* [Record set]:

☆ ☆ ☆ ☆ ☆ ☆ ☆

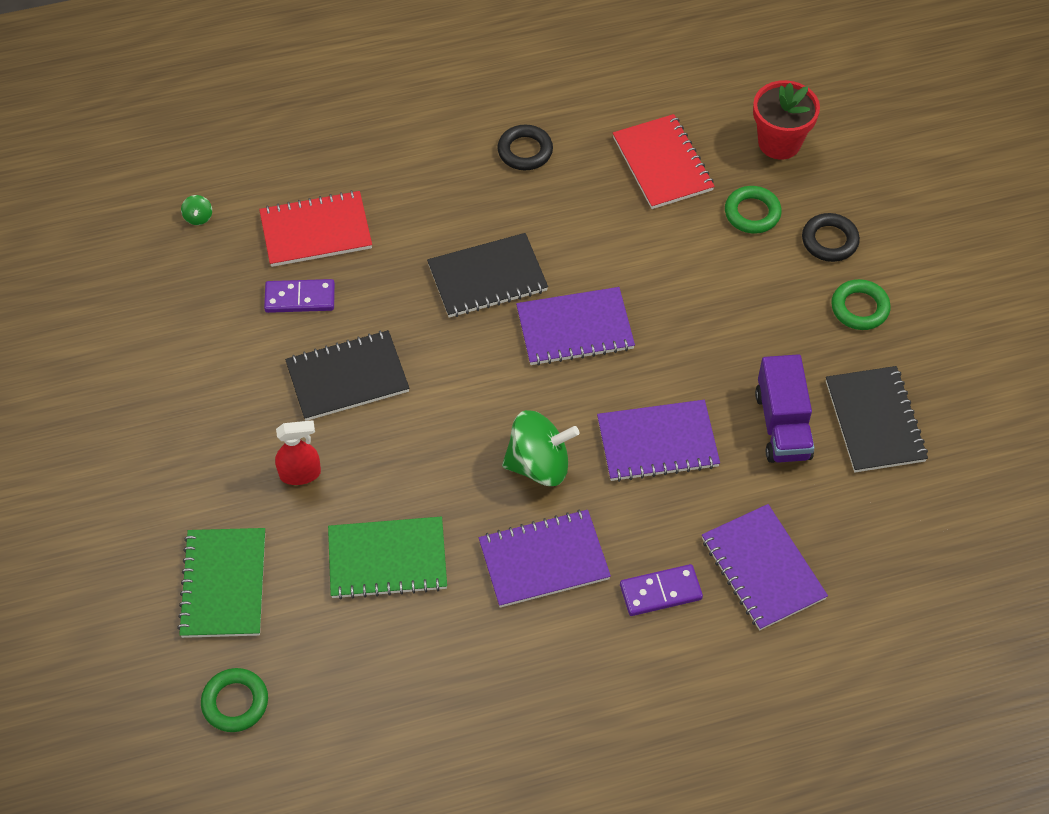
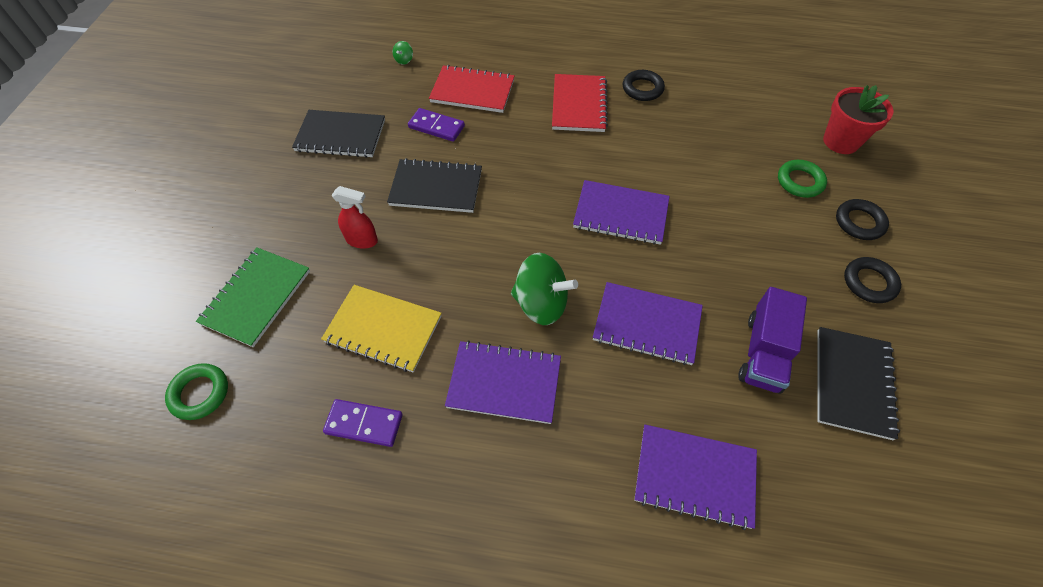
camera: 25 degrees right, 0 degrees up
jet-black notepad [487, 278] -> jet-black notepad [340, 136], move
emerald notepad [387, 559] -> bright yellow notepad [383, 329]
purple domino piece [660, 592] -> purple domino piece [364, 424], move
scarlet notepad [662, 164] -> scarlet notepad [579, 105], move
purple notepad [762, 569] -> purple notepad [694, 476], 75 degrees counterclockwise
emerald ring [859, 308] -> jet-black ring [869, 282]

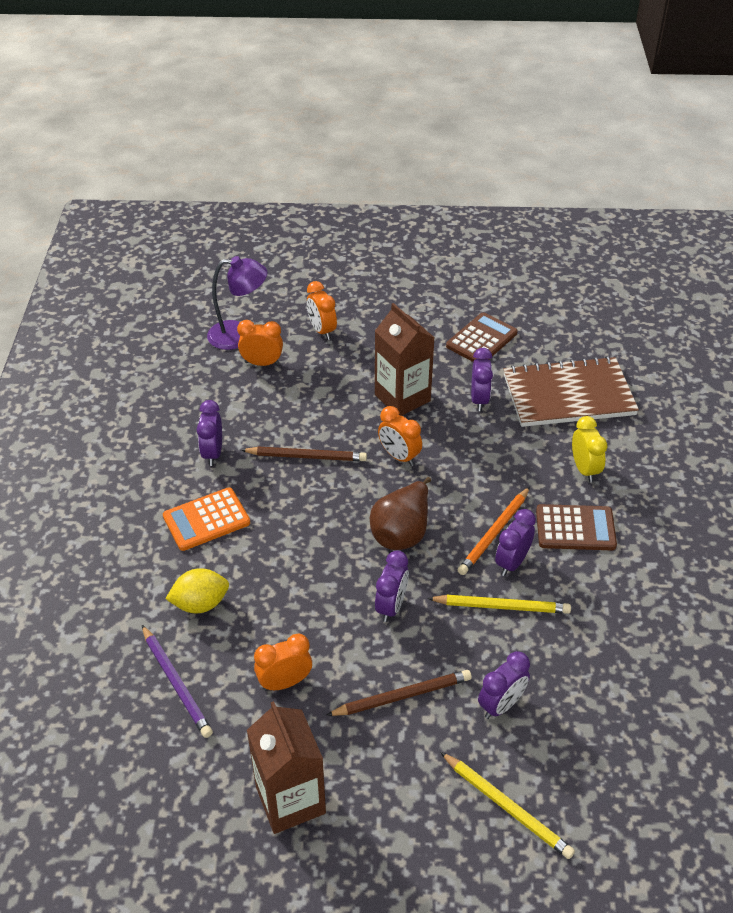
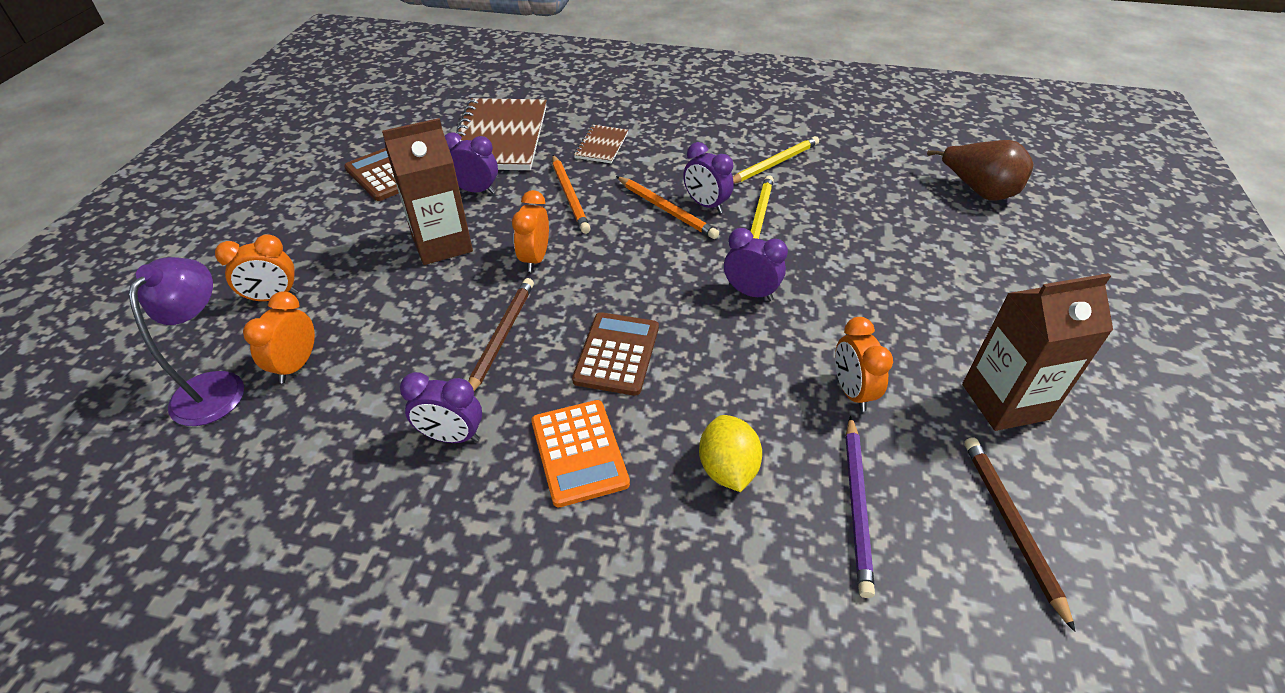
camera: 80 degrees left, 0 degrees up
bright orange clock [399, 456] -> bright orange clock [535, 259], 135 degrees clockwise
none -> bright orange lead pencil [569, 196]
russet pocket calculator [575, 528] -> russet pocket calculator [617, 354], move
bright yellow clock [584, 469] -> russet notepad [601, 145]
bright yellow lead pencil [506, 807] -> bright yellow lead pencil [774, 164], move
purple lead pencil [176, 683] -> purple lead pencil [856, 505], 120 degrees clockwise
russet toy pear [402, 532] -> russet toy pear [978, 191], move
russet lead pencil [402, 696] -> russet lead pencil [1011, 525], move
purple clock [501, 705] -> none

☆ ☆ ☆ ☆ ☆ ☆ ☆

* [What you have to do]: Omit each picture, then return all of the listing exactly as it stands.

* [Worked solution]:
camera: 25 degrees right, 0 degrees up
jet-black notepad [487, 278] -> jet-black notepad [340, 136], move
emerald notepad [387, 559] -> bright yellow notepad [383, 329]
purple domino piece [660, 592] -> purple domino piece [364, 424], move
scarlet notepad [662, 164] -> scarlet notepad [579, 105], move
purple notepad [762, 569] -> purple notepad [694, 476], 75 degrees counterclockwise
emerald ring [859, 308] -> jet-black ring [869, 282]

camera: 80 degrees left, 0 degrees up
bright orange clock [399, 456] -> bright orange clock [535, 259], 135 degrees clockwise
none -> bright orange lead pencil [569, 196]
russet pocket calculator [575, 528] -> russet pocket calculator [617, 354], move
bright yellow clock [584, 469] -> russet notepad [601, 145]
bright yellow lead pencil [506, 807] -> bright yellow lead pencil [774, 164], move
purple lead pencil [176, 683] -> purple lead pencil [856, 505], 120 degrees clockwise
russet toy pear [402, 532] -> russet toy pear [978, 191], move
russet lead pencil [402, 696] -> russet lead pencil [1011, 525], move
purple clock [501, 705] -> none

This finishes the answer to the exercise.